(Dataset excerpts)
━━━━━━━━━━━━━━━━

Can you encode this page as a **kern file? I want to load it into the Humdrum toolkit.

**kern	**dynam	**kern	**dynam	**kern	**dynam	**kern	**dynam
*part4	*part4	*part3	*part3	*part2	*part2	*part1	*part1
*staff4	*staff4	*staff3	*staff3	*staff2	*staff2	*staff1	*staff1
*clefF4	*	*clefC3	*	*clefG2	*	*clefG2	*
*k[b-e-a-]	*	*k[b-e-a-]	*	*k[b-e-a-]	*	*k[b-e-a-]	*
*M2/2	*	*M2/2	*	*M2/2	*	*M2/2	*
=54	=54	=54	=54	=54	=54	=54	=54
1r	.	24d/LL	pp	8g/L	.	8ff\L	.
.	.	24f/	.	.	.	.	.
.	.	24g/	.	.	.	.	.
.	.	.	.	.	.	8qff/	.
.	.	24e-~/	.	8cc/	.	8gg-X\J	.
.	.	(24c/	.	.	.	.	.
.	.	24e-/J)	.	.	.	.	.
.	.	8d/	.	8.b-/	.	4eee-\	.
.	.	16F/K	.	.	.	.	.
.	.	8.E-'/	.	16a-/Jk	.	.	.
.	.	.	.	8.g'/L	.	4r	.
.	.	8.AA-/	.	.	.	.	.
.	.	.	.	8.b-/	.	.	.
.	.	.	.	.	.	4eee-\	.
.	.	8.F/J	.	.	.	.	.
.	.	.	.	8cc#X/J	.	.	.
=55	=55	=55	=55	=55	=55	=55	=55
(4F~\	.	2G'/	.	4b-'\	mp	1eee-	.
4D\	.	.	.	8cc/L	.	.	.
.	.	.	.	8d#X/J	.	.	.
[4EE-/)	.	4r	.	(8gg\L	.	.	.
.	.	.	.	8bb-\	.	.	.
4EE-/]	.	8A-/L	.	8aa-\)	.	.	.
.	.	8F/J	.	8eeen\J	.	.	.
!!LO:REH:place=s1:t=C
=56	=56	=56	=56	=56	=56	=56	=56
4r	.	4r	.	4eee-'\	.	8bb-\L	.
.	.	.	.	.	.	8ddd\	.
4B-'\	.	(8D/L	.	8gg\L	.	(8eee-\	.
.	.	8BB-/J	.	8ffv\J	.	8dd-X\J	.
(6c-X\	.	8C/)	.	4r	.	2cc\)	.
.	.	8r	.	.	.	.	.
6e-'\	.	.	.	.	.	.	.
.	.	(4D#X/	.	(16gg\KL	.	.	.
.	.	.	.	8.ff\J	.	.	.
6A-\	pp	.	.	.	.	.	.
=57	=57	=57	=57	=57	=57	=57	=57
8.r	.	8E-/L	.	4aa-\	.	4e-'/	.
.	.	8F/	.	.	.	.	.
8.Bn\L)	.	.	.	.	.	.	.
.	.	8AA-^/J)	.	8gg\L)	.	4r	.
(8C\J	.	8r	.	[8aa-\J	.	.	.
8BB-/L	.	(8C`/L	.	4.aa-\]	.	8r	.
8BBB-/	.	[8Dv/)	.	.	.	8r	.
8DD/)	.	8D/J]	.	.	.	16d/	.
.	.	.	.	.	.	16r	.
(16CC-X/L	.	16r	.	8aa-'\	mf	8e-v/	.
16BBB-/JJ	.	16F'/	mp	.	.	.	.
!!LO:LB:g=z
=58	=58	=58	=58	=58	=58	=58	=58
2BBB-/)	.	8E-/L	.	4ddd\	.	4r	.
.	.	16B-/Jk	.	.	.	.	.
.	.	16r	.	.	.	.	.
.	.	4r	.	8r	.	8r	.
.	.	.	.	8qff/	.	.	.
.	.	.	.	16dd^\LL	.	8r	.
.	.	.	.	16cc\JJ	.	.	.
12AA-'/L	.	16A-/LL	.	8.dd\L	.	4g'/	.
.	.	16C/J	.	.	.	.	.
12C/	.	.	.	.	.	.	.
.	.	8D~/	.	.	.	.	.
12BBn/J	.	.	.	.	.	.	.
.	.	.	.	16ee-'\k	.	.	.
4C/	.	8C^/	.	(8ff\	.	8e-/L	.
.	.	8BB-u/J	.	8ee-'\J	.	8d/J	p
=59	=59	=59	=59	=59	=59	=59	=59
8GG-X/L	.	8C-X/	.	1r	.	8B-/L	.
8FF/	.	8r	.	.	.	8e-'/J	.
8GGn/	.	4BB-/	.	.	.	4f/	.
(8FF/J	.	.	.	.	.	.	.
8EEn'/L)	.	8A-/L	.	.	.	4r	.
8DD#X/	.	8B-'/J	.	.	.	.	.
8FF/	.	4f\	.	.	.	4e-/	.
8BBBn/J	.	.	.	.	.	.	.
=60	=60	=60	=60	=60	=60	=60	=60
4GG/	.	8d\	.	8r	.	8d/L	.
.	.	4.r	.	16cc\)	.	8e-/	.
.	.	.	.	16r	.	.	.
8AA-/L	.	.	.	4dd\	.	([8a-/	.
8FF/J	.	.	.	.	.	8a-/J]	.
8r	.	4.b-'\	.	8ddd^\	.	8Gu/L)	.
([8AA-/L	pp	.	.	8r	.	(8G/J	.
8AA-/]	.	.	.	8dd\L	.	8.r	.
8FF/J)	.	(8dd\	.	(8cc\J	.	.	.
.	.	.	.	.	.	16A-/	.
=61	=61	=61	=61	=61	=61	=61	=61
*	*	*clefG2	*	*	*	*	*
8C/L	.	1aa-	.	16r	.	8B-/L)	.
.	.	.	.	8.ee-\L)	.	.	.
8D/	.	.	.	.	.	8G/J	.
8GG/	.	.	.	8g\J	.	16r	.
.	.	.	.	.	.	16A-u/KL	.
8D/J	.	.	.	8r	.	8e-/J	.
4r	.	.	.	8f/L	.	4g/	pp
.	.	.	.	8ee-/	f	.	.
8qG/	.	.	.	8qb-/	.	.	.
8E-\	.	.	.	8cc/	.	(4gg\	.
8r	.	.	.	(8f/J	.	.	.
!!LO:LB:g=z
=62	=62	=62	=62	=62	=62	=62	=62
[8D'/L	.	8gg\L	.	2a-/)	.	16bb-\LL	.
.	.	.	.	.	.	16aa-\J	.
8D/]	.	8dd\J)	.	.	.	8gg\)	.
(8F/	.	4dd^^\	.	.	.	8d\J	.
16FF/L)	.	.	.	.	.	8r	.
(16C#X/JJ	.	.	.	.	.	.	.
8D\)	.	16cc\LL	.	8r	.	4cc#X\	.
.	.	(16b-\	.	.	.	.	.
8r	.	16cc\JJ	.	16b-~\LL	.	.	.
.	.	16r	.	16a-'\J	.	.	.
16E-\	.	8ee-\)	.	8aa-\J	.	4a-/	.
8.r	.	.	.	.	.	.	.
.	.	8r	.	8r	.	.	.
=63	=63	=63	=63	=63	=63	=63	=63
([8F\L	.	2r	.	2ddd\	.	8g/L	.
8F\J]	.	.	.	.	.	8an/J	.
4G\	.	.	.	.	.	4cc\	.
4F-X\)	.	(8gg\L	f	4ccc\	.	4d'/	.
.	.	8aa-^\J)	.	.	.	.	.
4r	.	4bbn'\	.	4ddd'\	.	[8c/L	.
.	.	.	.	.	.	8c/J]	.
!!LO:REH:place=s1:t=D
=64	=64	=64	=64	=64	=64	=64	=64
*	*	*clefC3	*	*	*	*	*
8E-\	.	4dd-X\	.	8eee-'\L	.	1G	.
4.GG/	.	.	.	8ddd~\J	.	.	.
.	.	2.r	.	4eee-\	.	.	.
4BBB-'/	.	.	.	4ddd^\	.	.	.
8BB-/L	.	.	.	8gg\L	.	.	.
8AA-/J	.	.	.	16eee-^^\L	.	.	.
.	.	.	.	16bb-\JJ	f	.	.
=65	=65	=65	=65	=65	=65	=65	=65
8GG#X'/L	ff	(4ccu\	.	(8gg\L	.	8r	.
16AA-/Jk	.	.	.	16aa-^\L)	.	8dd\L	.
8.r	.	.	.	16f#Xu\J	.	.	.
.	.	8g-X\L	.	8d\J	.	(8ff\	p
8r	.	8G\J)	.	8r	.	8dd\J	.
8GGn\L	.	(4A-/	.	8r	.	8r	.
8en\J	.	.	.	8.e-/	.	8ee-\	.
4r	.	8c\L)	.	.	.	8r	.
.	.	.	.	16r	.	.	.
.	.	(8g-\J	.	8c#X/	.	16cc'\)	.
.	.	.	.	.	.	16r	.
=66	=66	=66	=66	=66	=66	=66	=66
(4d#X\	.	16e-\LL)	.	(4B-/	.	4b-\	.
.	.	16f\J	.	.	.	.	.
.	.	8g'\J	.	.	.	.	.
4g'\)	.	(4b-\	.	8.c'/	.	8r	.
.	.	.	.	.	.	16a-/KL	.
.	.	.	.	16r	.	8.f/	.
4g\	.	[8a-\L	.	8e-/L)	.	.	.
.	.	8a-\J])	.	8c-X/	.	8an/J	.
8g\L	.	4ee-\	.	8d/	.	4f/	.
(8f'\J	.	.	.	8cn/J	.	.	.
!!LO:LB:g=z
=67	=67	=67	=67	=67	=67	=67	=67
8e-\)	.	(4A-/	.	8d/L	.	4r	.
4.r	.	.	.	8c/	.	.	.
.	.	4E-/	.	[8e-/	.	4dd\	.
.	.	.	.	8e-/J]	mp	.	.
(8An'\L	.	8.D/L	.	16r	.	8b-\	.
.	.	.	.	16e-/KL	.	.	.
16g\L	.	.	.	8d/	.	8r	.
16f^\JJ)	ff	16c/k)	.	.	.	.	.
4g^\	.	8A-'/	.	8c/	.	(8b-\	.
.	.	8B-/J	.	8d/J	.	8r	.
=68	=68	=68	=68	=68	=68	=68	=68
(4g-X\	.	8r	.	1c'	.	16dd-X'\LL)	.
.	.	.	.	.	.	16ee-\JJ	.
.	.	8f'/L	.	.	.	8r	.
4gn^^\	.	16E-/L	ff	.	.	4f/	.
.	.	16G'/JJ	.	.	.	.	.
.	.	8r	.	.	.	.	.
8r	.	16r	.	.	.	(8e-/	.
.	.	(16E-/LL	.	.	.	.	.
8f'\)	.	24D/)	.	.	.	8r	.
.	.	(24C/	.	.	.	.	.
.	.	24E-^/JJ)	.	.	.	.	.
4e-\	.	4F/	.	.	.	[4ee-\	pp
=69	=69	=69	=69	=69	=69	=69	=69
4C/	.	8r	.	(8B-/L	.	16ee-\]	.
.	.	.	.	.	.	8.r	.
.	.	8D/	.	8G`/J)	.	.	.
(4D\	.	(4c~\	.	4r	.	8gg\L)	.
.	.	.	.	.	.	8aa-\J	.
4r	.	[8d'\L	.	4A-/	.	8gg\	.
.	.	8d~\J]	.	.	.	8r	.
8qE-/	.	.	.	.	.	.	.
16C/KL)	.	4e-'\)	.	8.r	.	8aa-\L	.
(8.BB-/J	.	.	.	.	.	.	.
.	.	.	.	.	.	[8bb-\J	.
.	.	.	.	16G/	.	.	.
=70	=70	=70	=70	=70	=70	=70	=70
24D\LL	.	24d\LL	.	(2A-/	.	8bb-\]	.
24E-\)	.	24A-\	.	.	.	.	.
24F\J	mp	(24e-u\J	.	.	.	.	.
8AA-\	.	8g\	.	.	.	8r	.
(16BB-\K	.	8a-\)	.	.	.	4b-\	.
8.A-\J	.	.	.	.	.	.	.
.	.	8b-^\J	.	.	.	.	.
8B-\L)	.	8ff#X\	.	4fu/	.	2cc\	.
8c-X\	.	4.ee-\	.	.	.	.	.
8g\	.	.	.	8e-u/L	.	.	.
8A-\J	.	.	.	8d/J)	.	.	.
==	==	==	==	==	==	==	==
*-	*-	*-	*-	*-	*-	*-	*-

━━━━━━━━━━━━━━━━

Directions for this task: Show every line in the material above that contains the string "kern", matching case exactly.

Reply to the task:
Can you encode this page as a **kern file? I want to load it into the Humdrum toolkit.
**kern	**dynam	**kern	**dynam	**kern	**dynam	**kern	**dynam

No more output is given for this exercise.